=== Assignment ===
From the data below, return all lines holding the string "Käse".

=== Data excerpts ===
··········
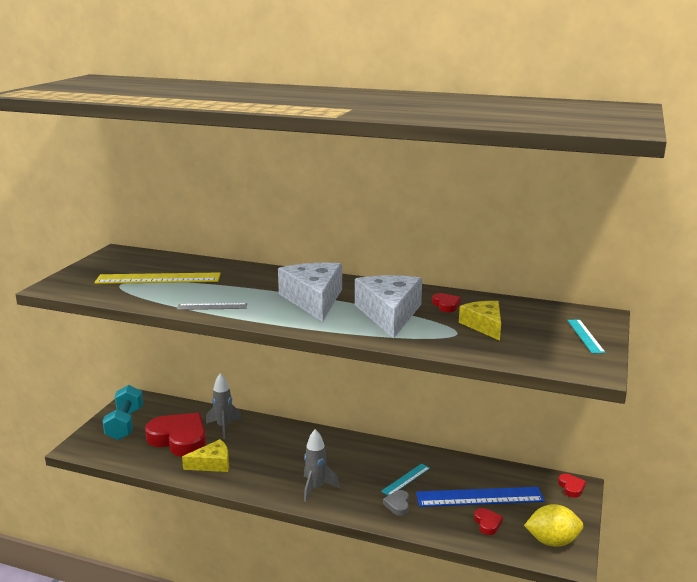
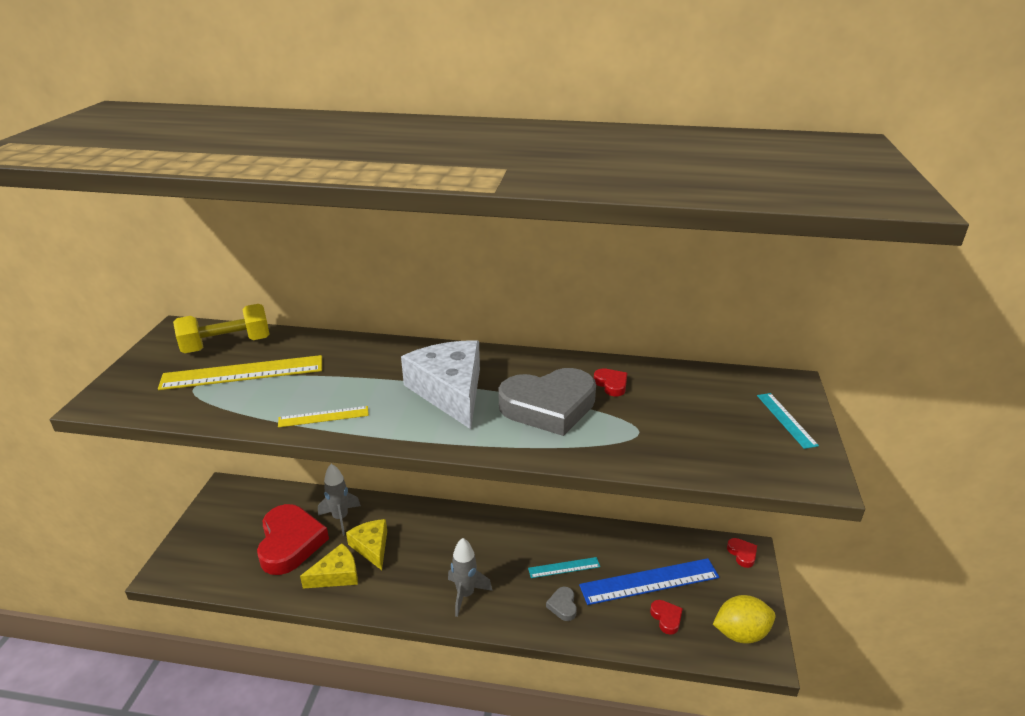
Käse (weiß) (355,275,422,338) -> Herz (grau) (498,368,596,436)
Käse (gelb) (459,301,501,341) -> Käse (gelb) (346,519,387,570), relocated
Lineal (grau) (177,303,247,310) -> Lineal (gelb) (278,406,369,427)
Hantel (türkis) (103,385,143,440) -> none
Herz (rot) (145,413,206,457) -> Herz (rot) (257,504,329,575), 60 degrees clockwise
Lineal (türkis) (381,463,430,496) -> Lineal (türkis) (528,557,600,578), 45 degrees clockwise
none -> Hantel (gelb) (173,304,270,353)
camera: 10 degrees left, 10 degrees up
··········
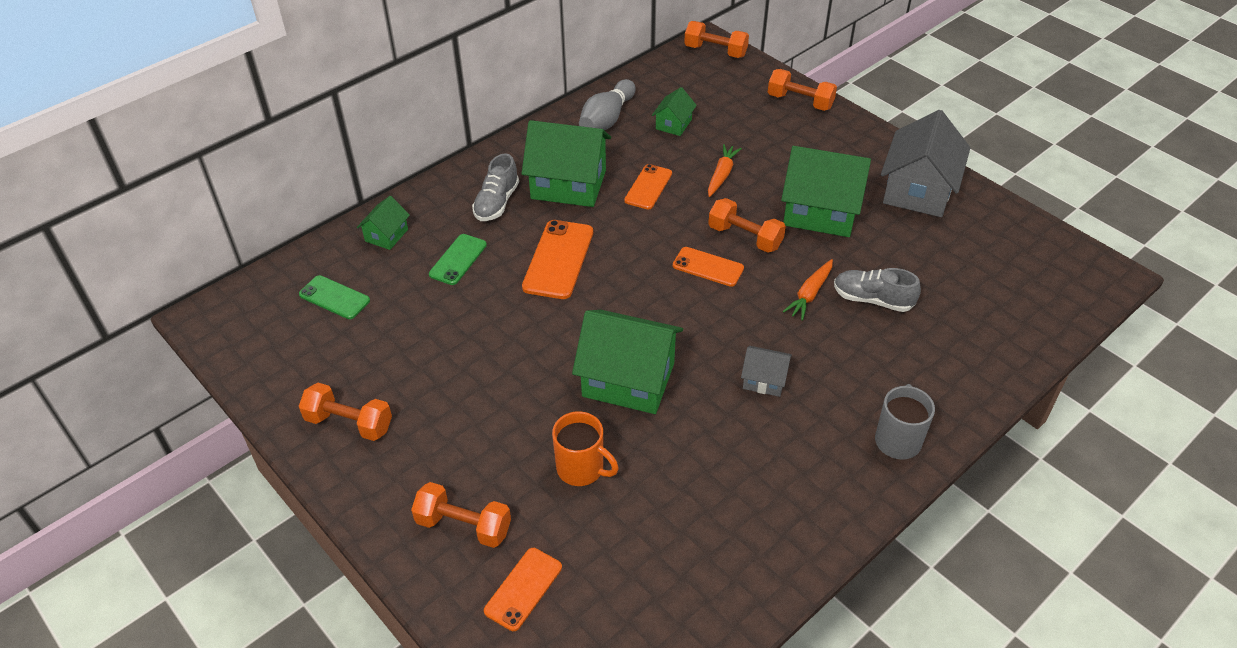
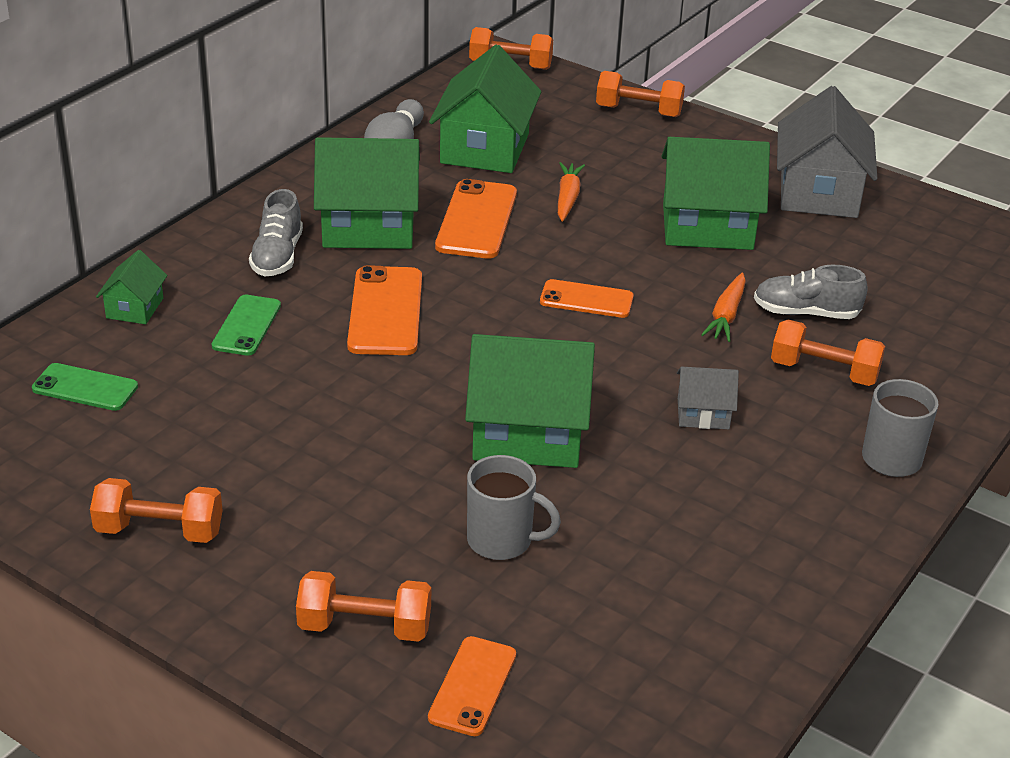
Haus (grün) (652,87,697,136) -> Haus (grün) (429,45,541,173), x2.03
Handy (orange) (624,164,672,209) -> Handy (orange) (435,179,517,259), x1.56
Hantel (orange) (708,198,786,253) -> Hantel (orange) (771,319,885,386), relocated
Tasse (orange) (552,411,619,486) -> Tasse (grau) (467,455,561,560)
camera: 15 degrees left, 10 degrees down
··········
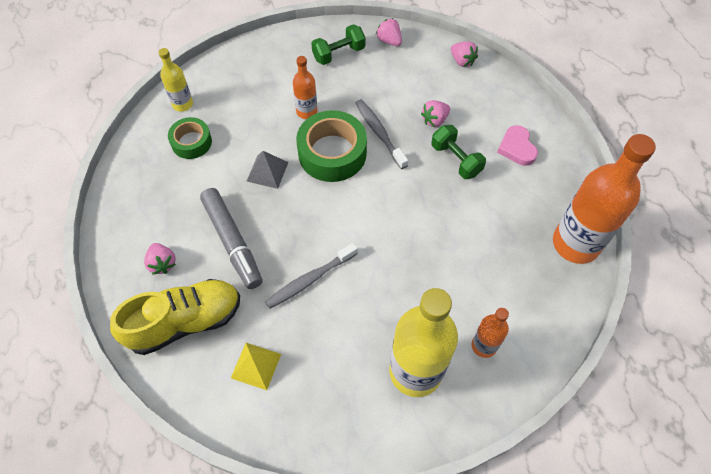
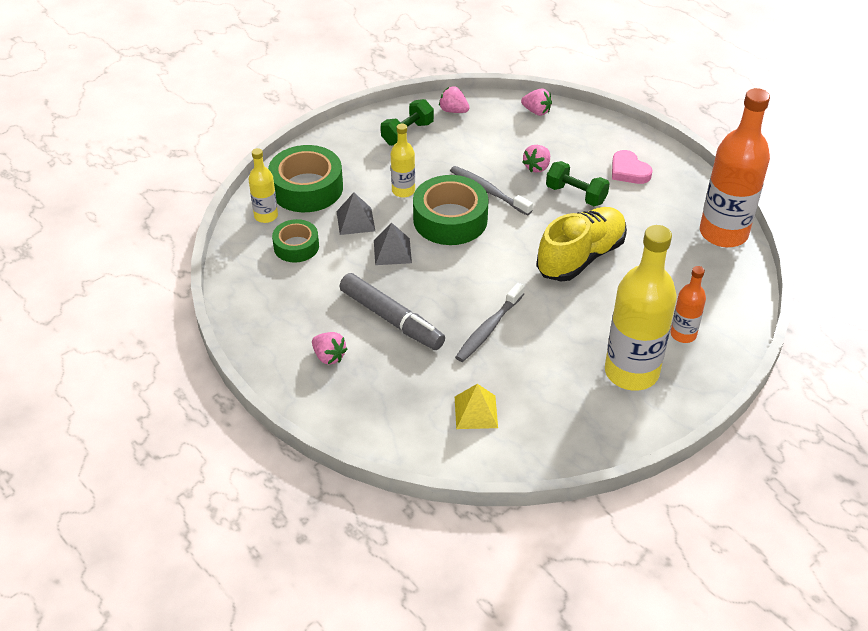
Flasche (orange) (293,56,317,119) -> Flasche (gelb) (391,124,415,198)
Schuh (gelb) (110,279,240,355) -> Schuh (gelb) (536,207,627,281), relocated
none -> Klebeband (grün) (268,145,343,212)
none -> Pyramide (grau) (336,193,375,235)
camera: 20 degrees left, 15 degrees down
··········
=== Written reply ===
Käse (weiß) (355,275,422,338) -> Herz (grau) (498,368,596,436)
Käse (gelb) (459,301,501,341) -> Käse (gelb) (346,519,387,570), relocated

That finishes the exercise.